START RECORD EXTRACTS

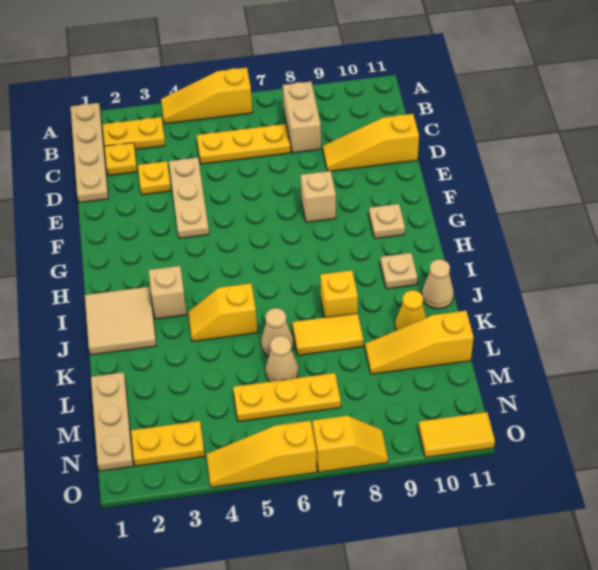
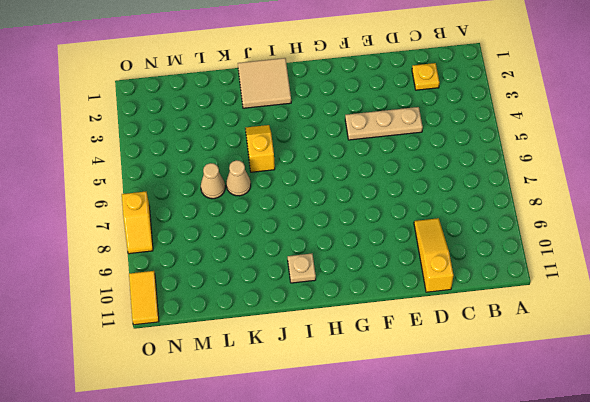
none -> tan plate A1:D1 level 1
none -> yellow slope A4:A6 level 1 top 6
none -> yellow plate B2:B3 level 1

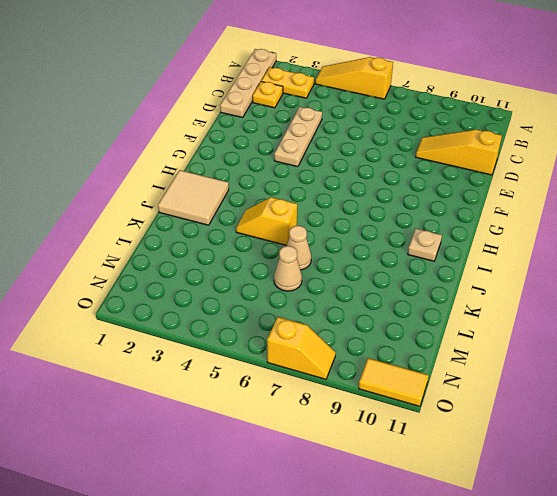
none -> tan brick B8:C8 level 1
none -> yellow plate C5:C7 level 1
none -> yellow plate D3 level 1

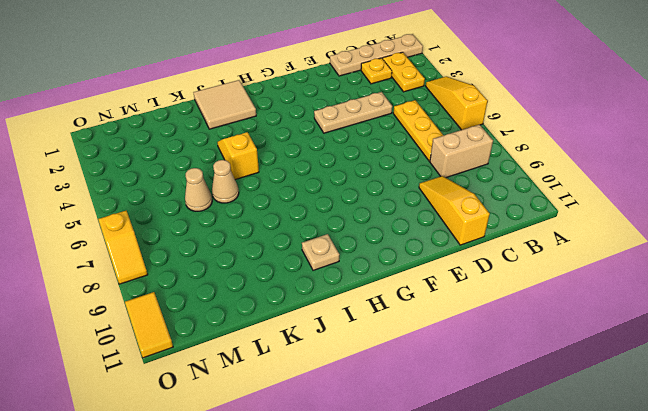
none -> yellow plate D3 level 1
none -> tan brick F8 level 1
none -> tan plate G10 level 1

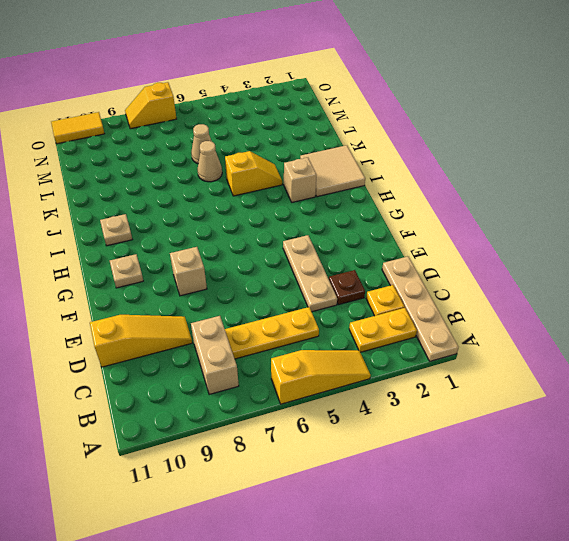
brown plate D3 level 1 -> yellow plate D3 level 1
none -> yellow brick J8 level 1
none -> tan cone J11 level 1
none -> yellow tile K7:K8 level 1

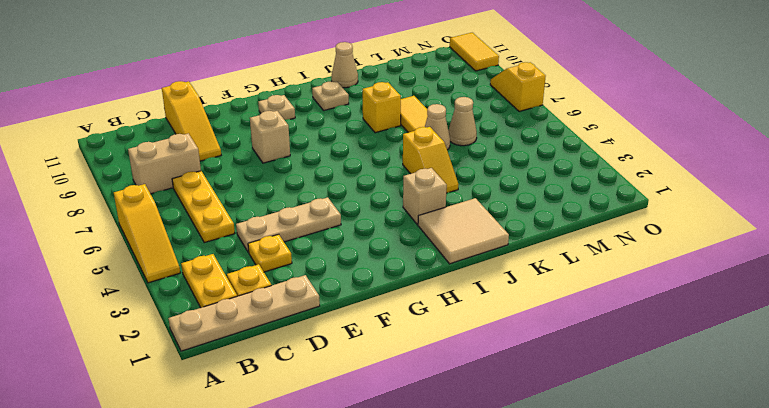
none -> yellow cone K10 level 1
none -> tan plate L1:N1 level 1
none -> yellow slope L9:L11 level 1 top 11

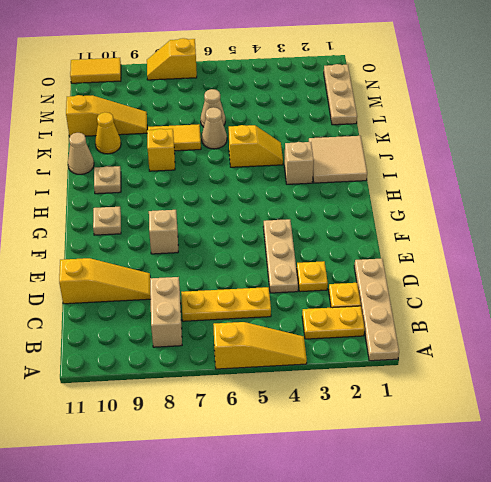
none -> yellow plate M5:M7 level 1
none -> yellow plate N2:N3 level 1
none -> yellow slope O4:O6 level 1 top 6

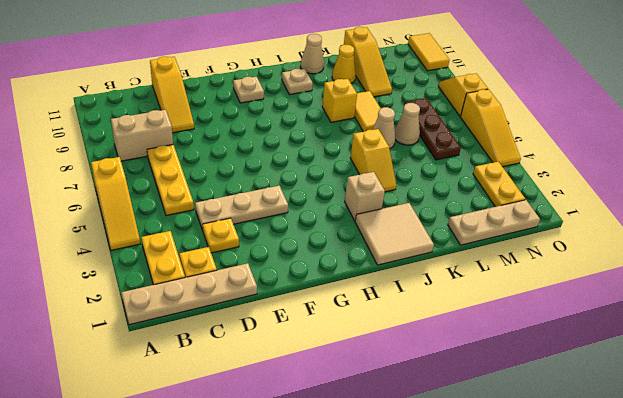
brown plate M5:M7 level 1 -> yellow plate M5:M7 level 1
none -> tan brick F8 level 1

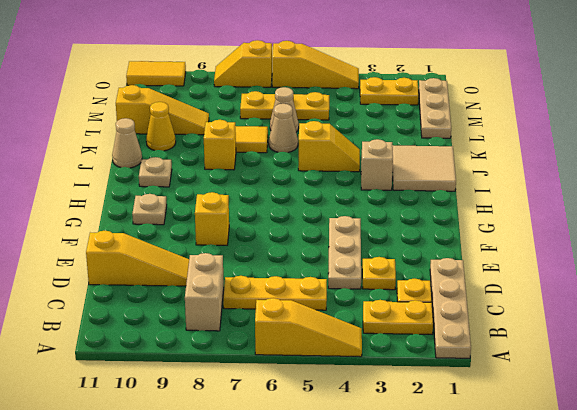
yellow brick F8 level 1 -> tan brick F8 level 1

END RECORD EXTRACTS

WORK REQUEST: The lines holding the word "brick" are the answer. Pull them out of the records and copy them.

RESULT OF THE TASK:
none -> tan brick B8:C8 level 1
none -> tan brick F8 level 1
none -> yellow brick J8 level 1
none -> tan brick F8 level 1
yellow brick F8 level 1 -> tan brick F8 level 1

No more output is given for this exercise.